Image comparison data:
Start of Block

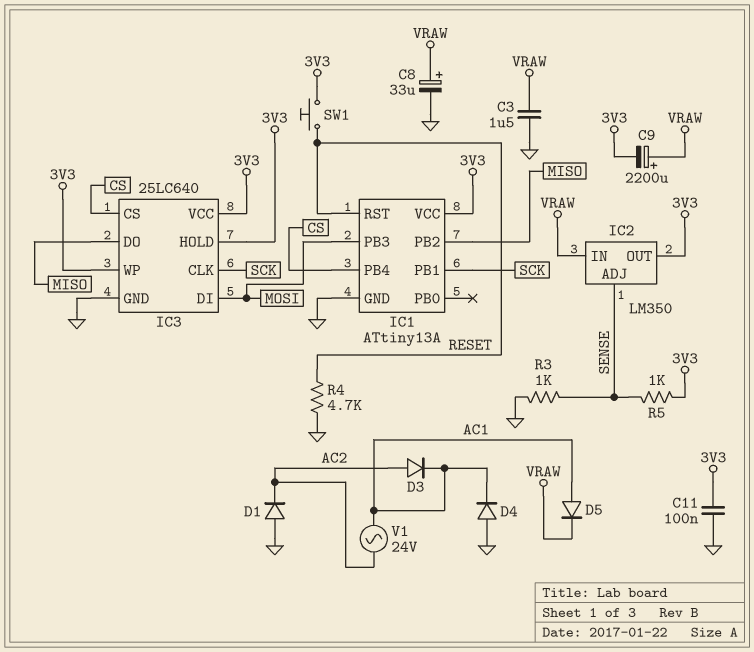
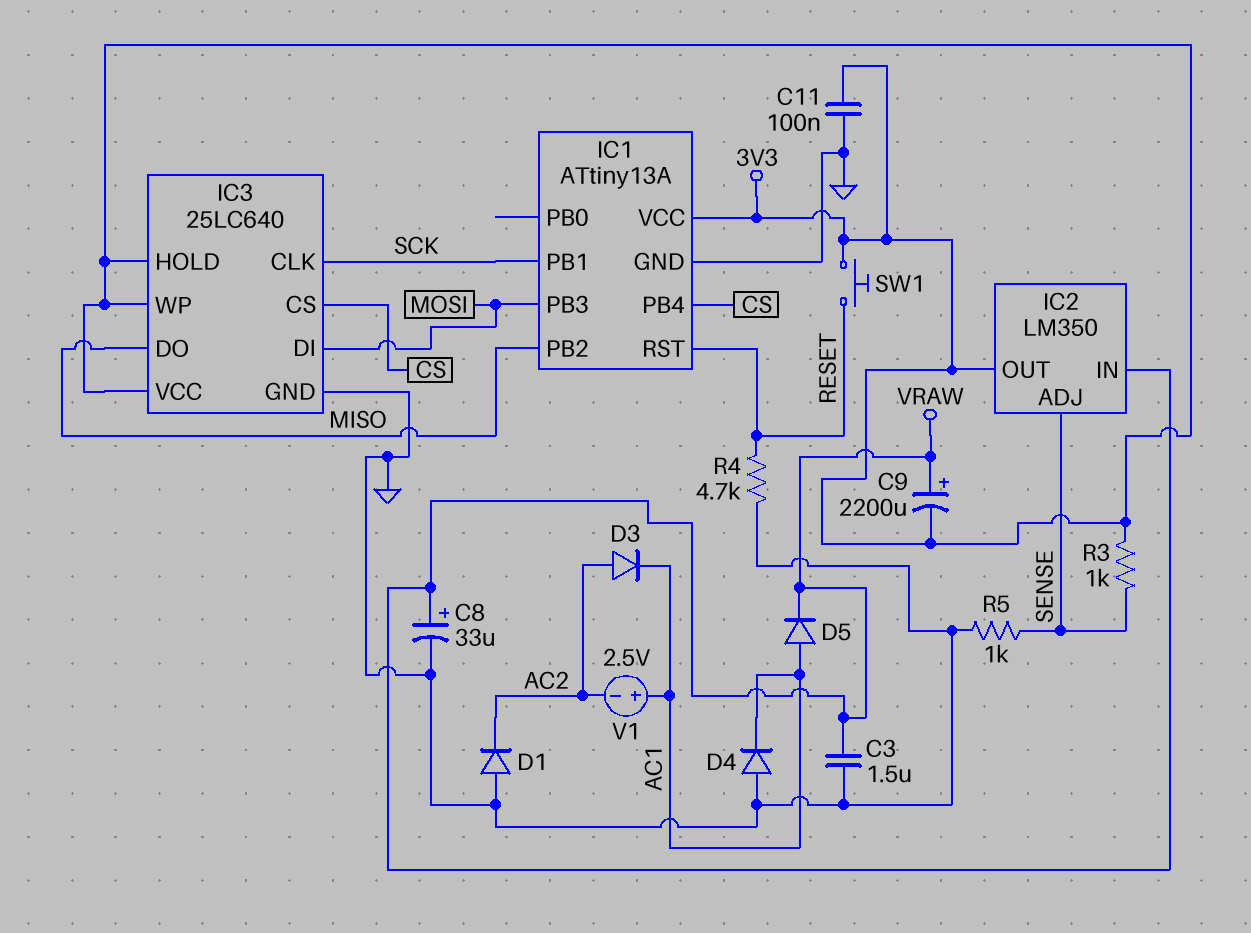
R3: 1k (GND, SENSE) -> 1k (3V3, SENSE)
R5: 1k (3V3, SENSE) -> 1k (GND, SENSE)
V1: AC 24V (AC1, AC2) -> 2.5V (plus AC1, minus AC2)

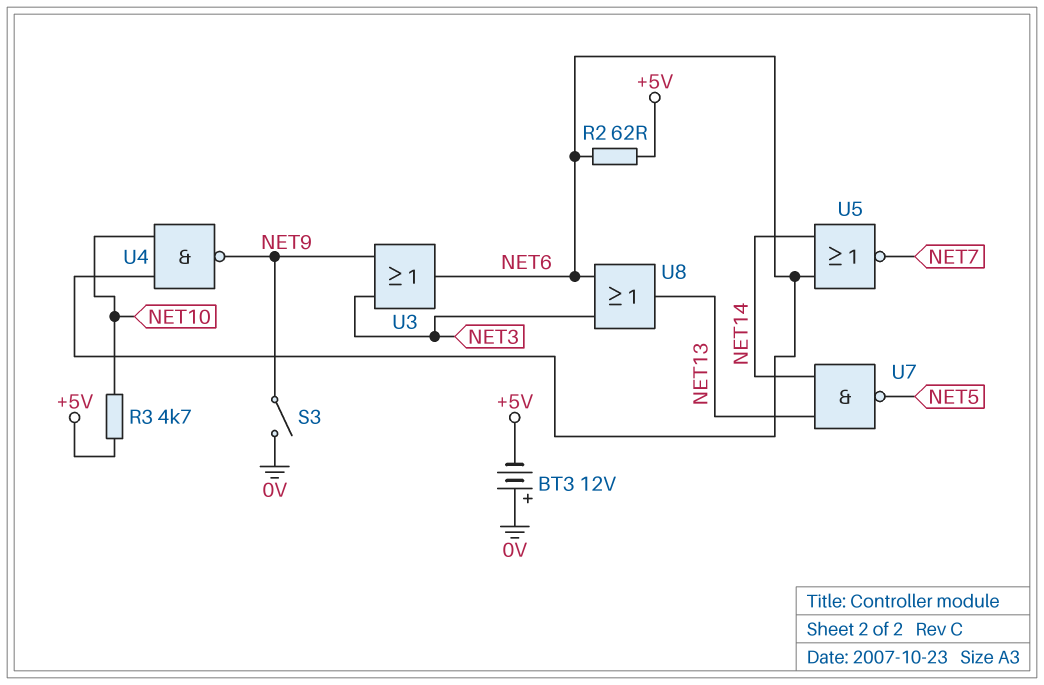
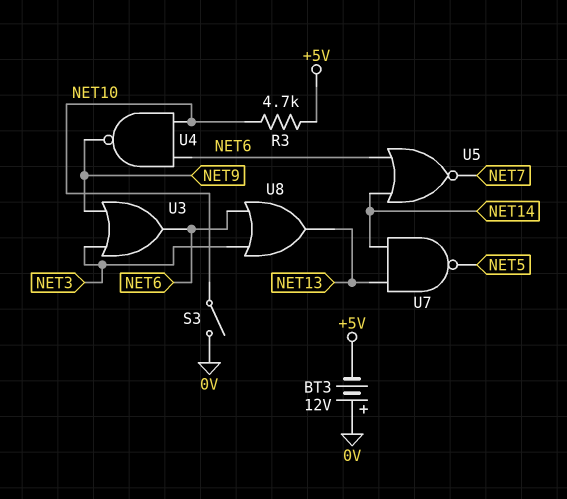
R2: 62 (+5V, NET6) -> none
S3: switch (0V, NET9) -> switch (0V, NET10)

End of Block

● What you should do: Your reply should repeat the entries above exactly, leaving the pictures out.

● Output for this task:
R3: 1k (GND, SENSE) -> 1k (3V3, SENSE)
R5: 1k (3V3, SENSE) -> 1k (GND, SENSE)
V1: AC 24V (AC1, AC2) -> 2.5V (plus AC1, minus AC2)

R2: 62 (+5V, NET6) -> none
S3: switch (0V, NET9) -> switch (0V, NET10)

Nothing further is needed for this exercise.